Task item: An exact repetition of the data is required; no picture should appear in it.
──────── Provided data
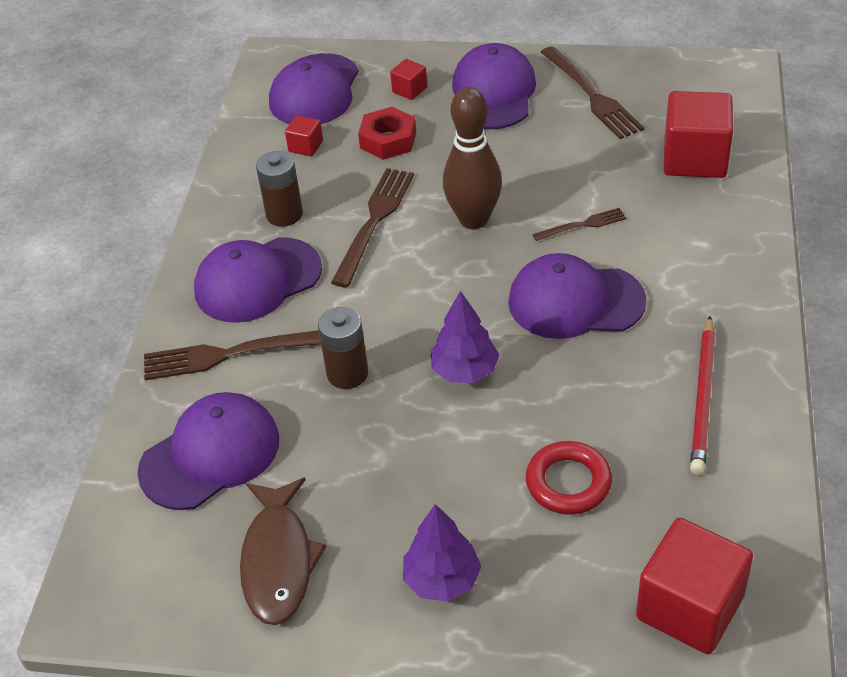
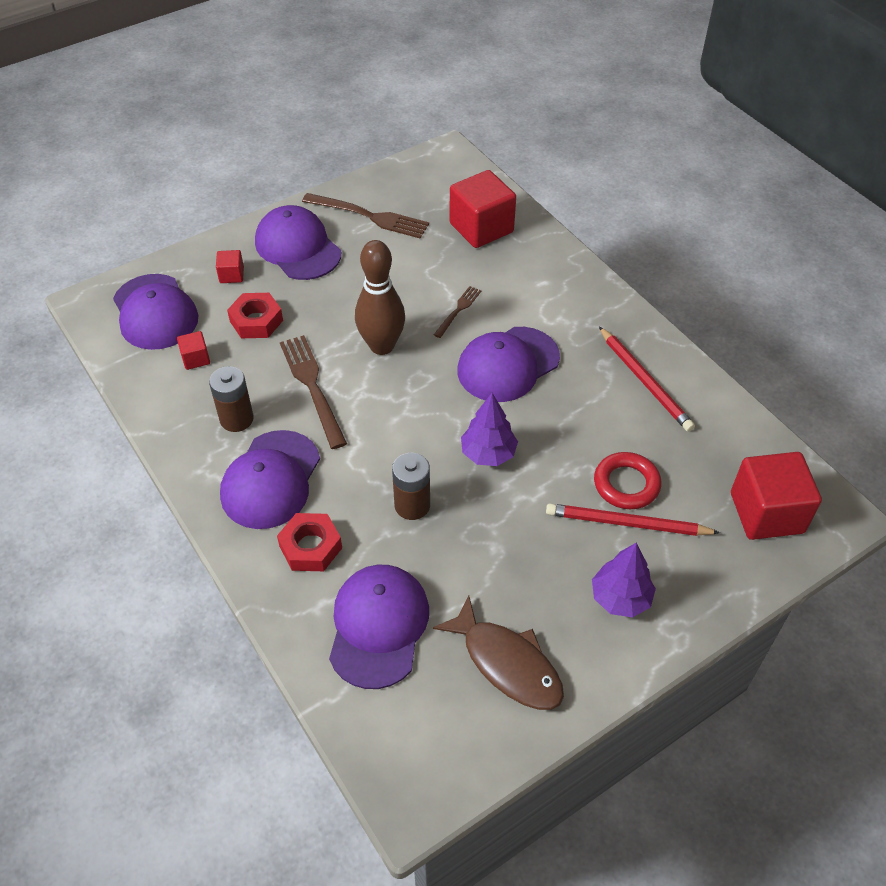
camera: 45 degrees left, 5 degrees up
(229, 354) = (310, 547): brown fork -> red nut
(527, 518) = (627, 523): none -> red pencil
────────────────
Answer to the exercise:
camera: 45 degrees left, 5 degrees up
(229, 354) = (310, 547): brown fork -> red nut
(527, 518) = (627, 523): none -> red pencil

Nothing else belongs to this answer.